### WORK ORDER
Only the lines containing "pentagon" belong in the answer; find them in the material below.

§ §

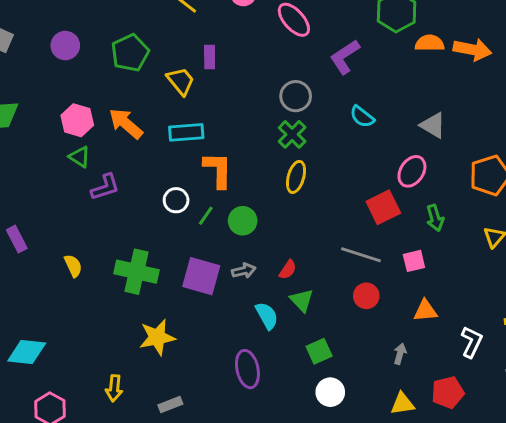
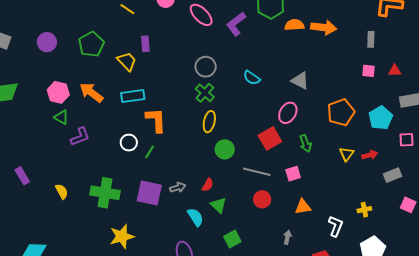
purple L-shape: (345, 57) -> (236, 24), moved
green circle: (243, 221) -> (225, 149), moved

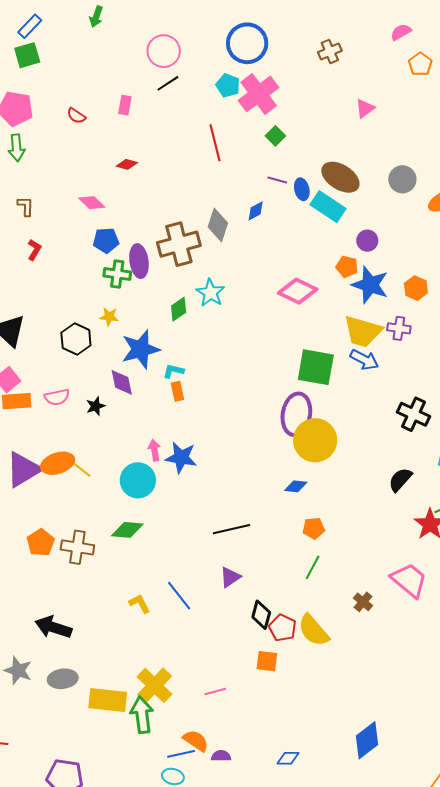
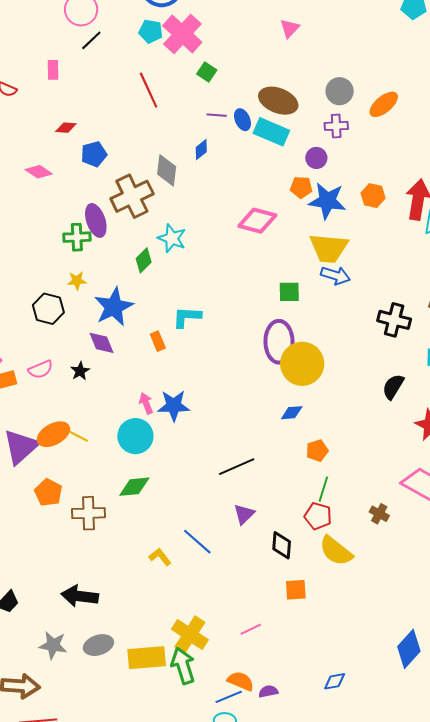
blue pentagon: (106, 240) -> (94, 154), moved
purple cross: (399, 328) -> (336, 126), moved
green square: (316, 367) -> (289, 292), size x0.6
cyan L-shape: (173, 371) -> (187, 317), moved, size x1.4
orange pentagon: (41, 542) -> (48, 492), moved
red pentagon: (283, 628) -> (318, 516), moved

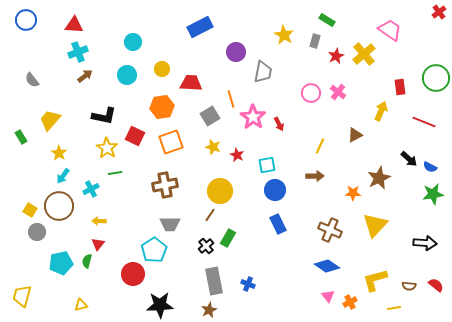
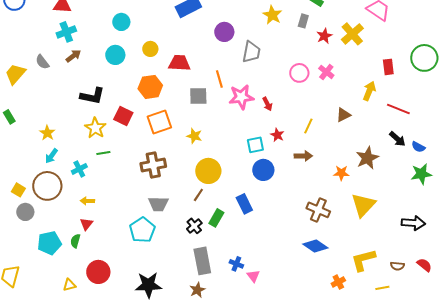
gray semicircle: (32, 80) -> (42, 62), moved
gray square: (210, 116) -> (198, 96), turned 30
pink star: (253, 117) -> (241, 97), turned 30
yellow trapezoid: (50, 120) -> (15, 74), moved
red line: (424, 122) -> (398, 109), moved
yellow star: (213, 147) -> (194, 136), moved
red star: (237, 155) -> (277, 135), moved
blue rectangle: (278, 224) -> (244, 204), moved
red circle: (133, 274) -> (98, 272), moved
pink triangle: (328, 296) -> (253, 276), moved

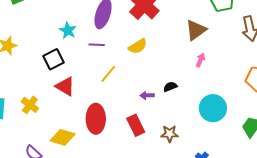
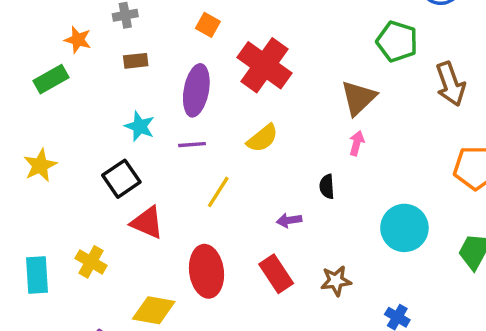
pink arrow: (200, 60) -> (357, 143), moved
black semicircle: (170, 87) -> (327, 186), moved, turned -64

§ §

### RESPONSE BOX
blue pentagon: (106, 240) -> (94, 154), moved
orange pentagon: (41, 542) -> (48, 492), moved
red pentagon: (283, 628) -> (318, 516), moved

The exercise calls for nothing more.